=== GIVEN DATA ===

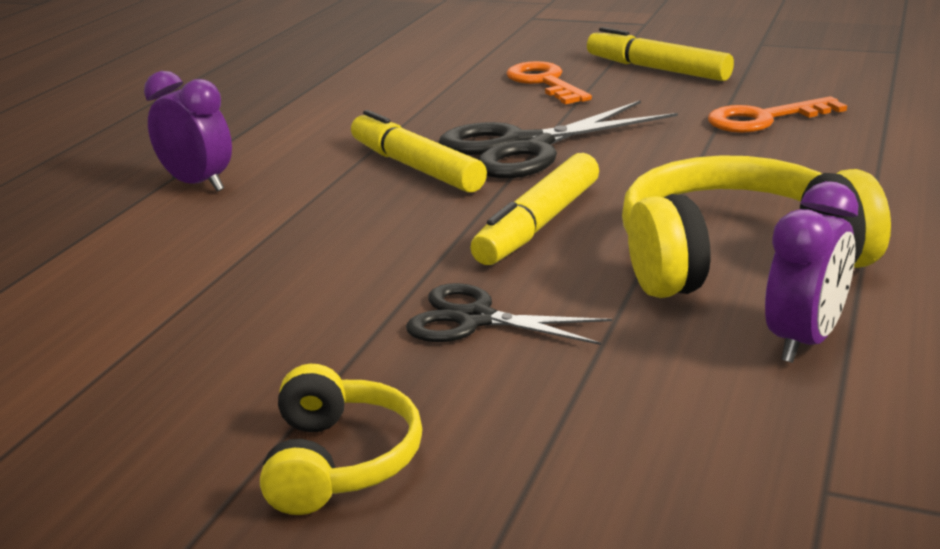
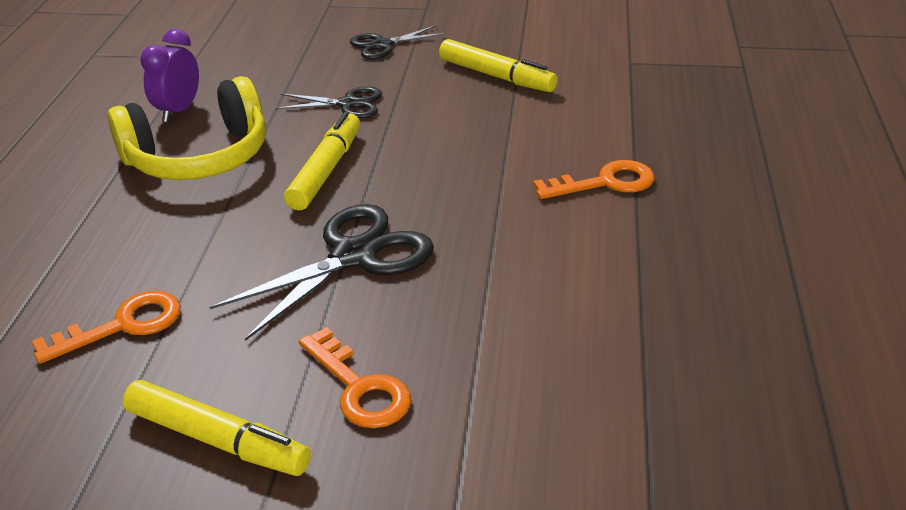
camera: 165 degrees right, 10 degrees up
(198, 184) = (605, 183): purple clock -> orange key
(340, 461) = (383, 45): yellow headphones -> black scissors
(415, 167) = (441, 220): yellow marker -> yellow marker (496, 76)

===

• BRIEF:
In the listing above, find the line with "(340, 461) = (383, 45): yellow", then copy it and every later line exactly, through the last line, and nothing else.

• RESPONSE:
(340, 461) = (383, 45): yellow headphones -> black scissors
(415, 167) = (441, 220): yellow marker -> yellow marker (496, 76)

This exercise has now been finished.